- **Data shown**
== == ==
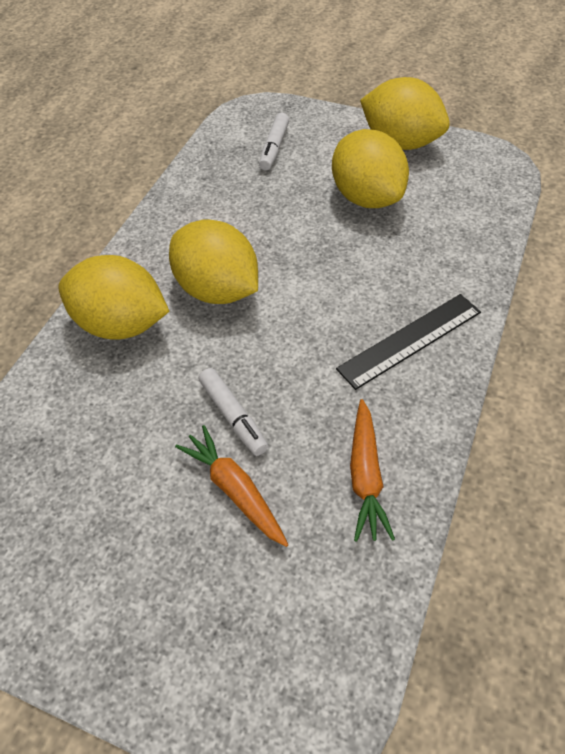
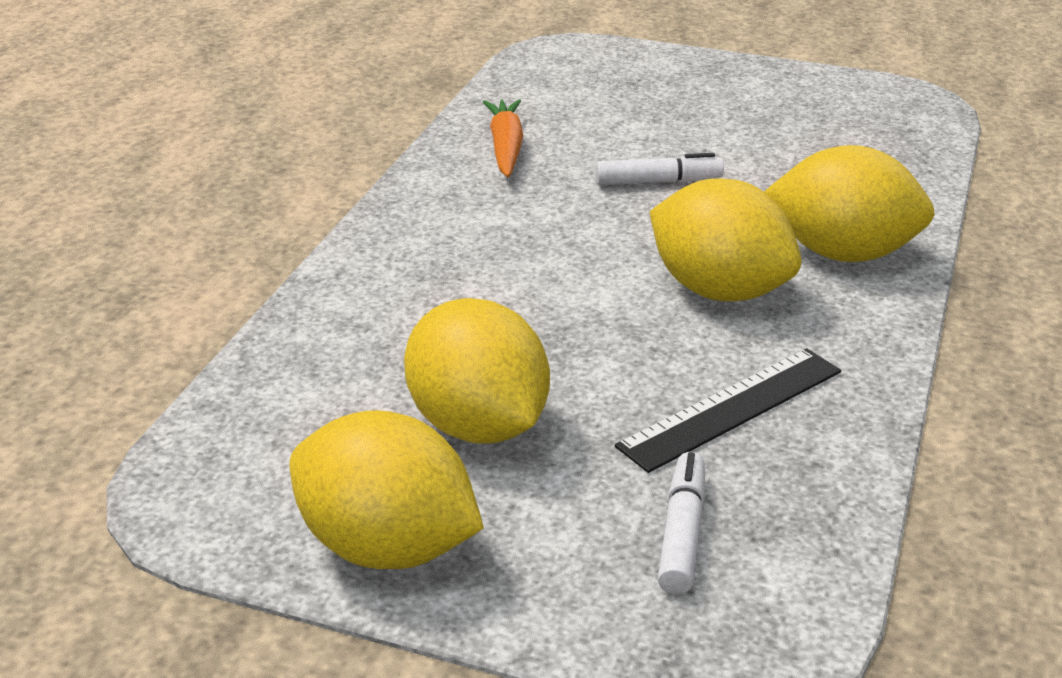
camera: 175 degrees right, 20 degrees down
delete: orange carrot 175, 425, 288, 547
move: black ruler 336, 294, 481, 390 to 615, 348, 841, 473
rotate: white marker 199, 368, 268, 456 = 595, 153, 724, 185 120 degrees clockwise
== == ==
- **What to produce**
Your task is to collect every line above that contains the word "degrees".

- **Reply**
camera: 175 degrees right, 20 degrees down
rotate: white marker 199, 368, 268, 456 = 595, 153, 724, 185 120 degrees clockwise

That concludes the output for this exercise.